* ASSIGNED TASK *
Output each line of the listing exactly, though pictures are not to appear.

┄┄┄┄┄┄

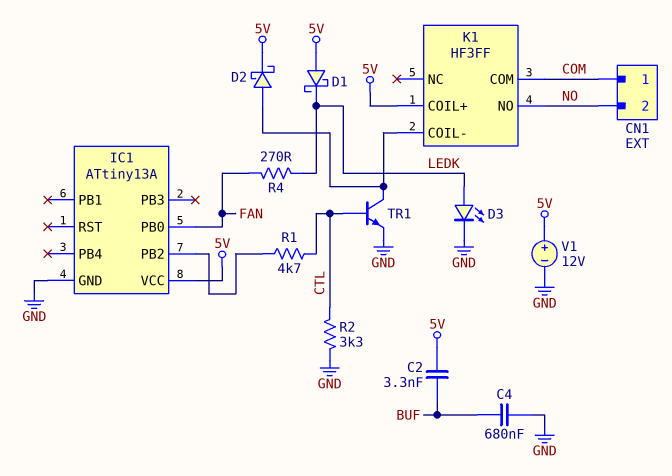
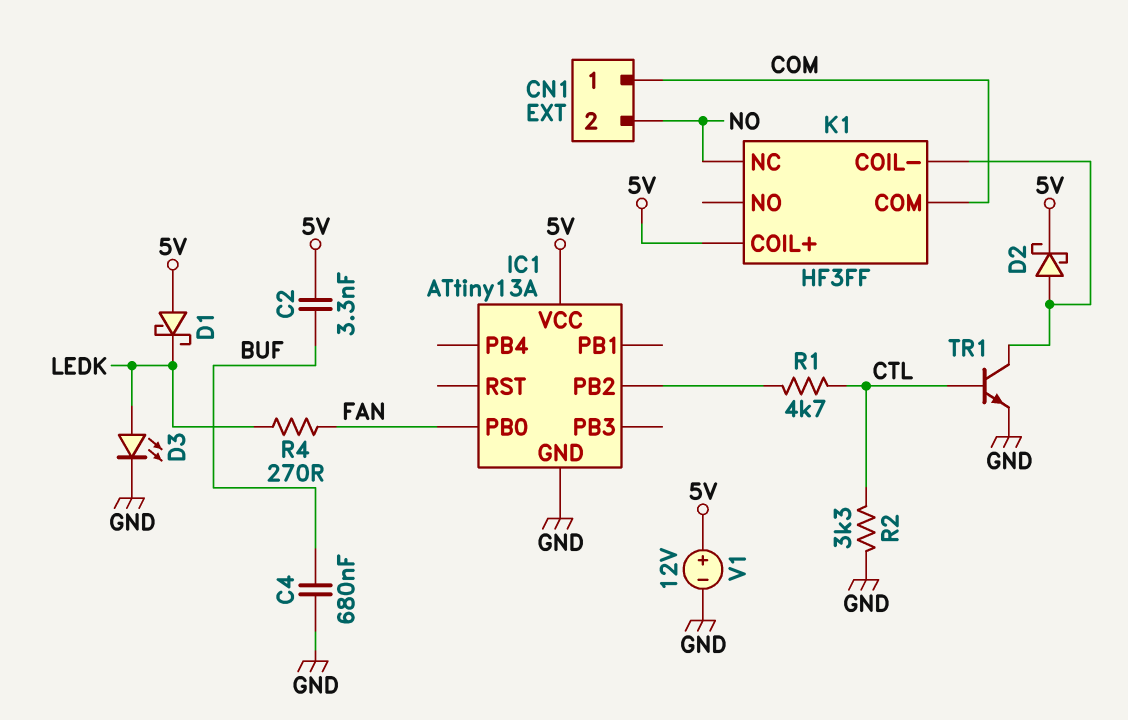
K1 pin NC: none -> NO
K1 pin NO: NO -> none

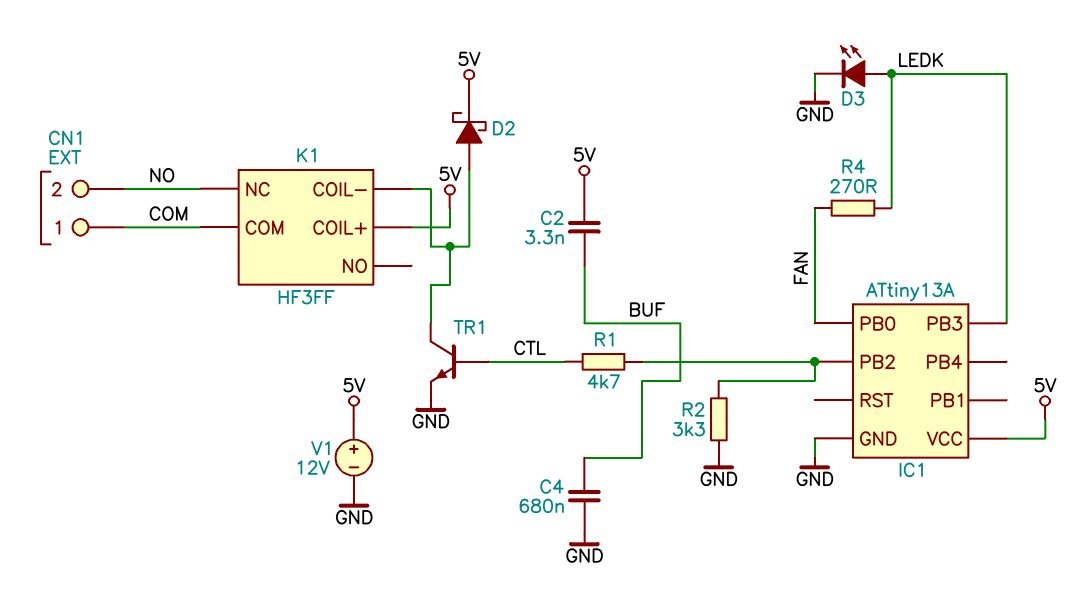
D1: schottky (A 5V, K LEDK) -> none
IC1 pin PB3: none -> LEDK
R2: 3.3k (CTL, GND) -> 3.3k (GND, IC1/PB2)

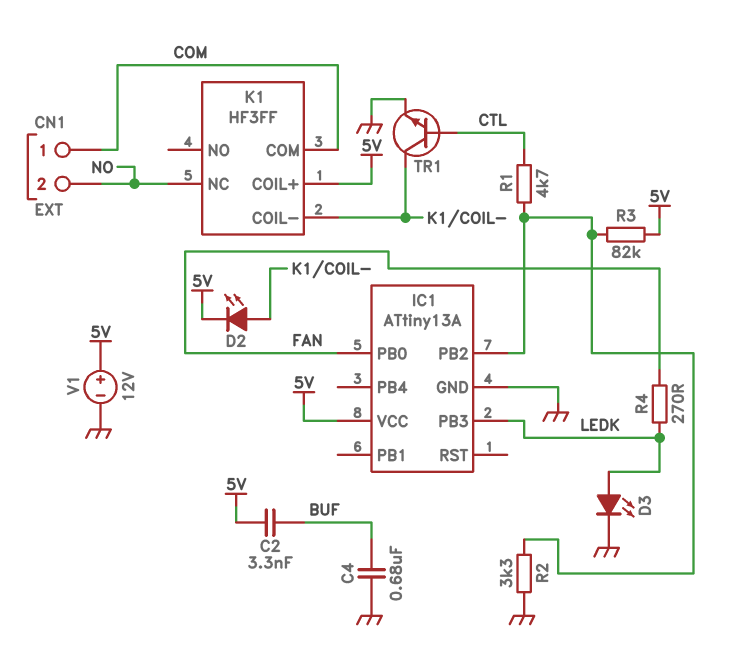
D2: schottky (A K1/COIL-, K 5V) -> LED (A K1/COIL-, K 5V)
R3: none -> 82k (5V, IC1/PB2)

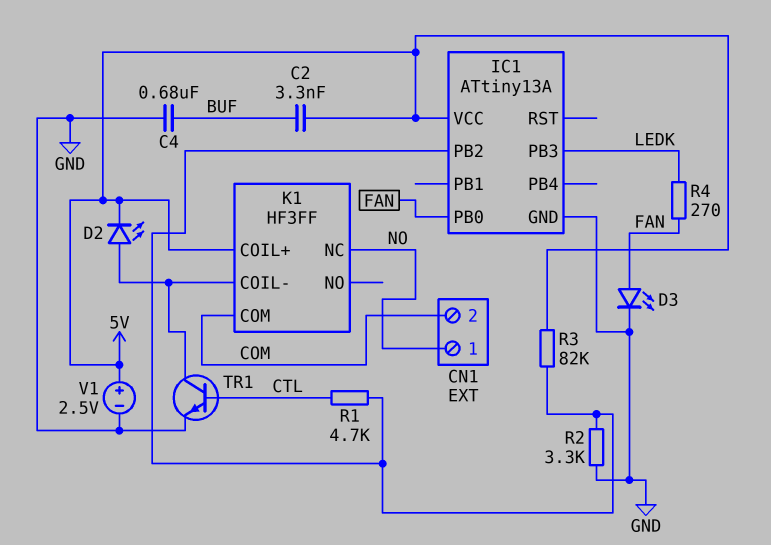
CN1 pin 1: COM -> NO
CN1 pin 2: NO -> COM
D3: LED (A LEDK, K GND) -> LED (A FAN, K GND)
V1: 12V (plus 5V, minus GND) -> 2.5V (plus 5V, minus GND)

┄┄┄┄┄┄

* PROBLEM SOLUTION *
K1 pin NC: none -> NO
K1 pin NO: NO -> none

D1: schottky (A 5V, K LEDK) -> none
IC1 pin PB3: none -> LEDK
R2: 3.3k (CTL, GND) -> 3.3k (GND, IC1/PB2)

D2: schottky (A K1/COIL-, K 5V) -> LED (A K1/COIL-, K 5V)
R3: none -> 82k (5V, IC1/PB2)

CN1 pin 1: COM -> NO
CN1 pin 2: NO -> COM
D3: LED (A LEDK, K GND) -> LED (A FAN, K GND)
V1: 12V (plus 5V, minus GND) -> 2.5V (plus 5V, minus GND)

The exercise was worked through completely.